Task item:
Exactly the line with "(549, 376) = (402, 459): green" and the lines that follow it, through the closing line of the entries, should be restated, with nothing left out or added.

Provided records:
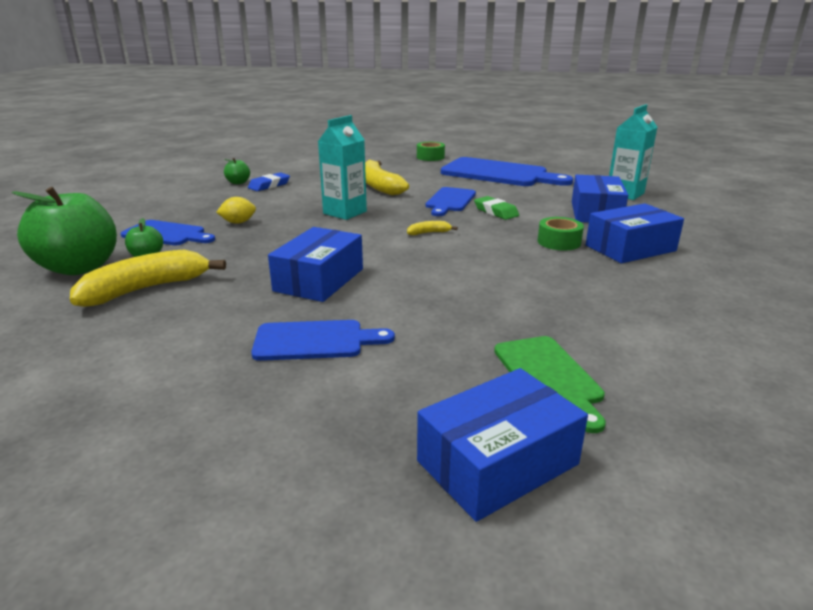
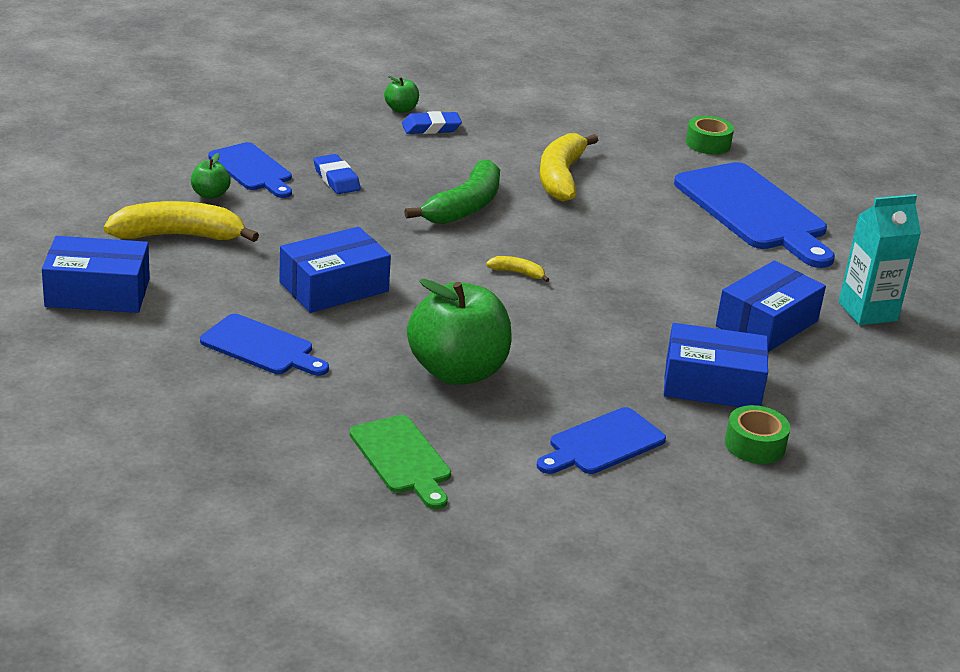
camera: 30 degrees right, 5 degrees up
(79, 267) = (144, 186): green apple -> green apple (457, 371)
(238, 222) = (336, 179): yellow lemon -> blue eraser
(345, 212) = (464, 207): turquoise carton -> green banana
(450, 201) = (612, 235): blue cutting board -> blue cutting board (602, 443)
(496, 212) = (642, 273): green eraser -> none
(497, 462) = (277, 490): blue box -> blue box (97, 292)
(549, 376) = (402, 459): green cutting board -> green cutting board turned 45 degrees counterclockwise
(559, 242) = (644, 343): green tape -> green tape (754, 445)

Task output:
(549, 376) = (402, 459): green cutting board -> green cutting board turned 45 degrees counterclockwise
(559, 242) = (644, 343): green tape -> green tape (754, 445)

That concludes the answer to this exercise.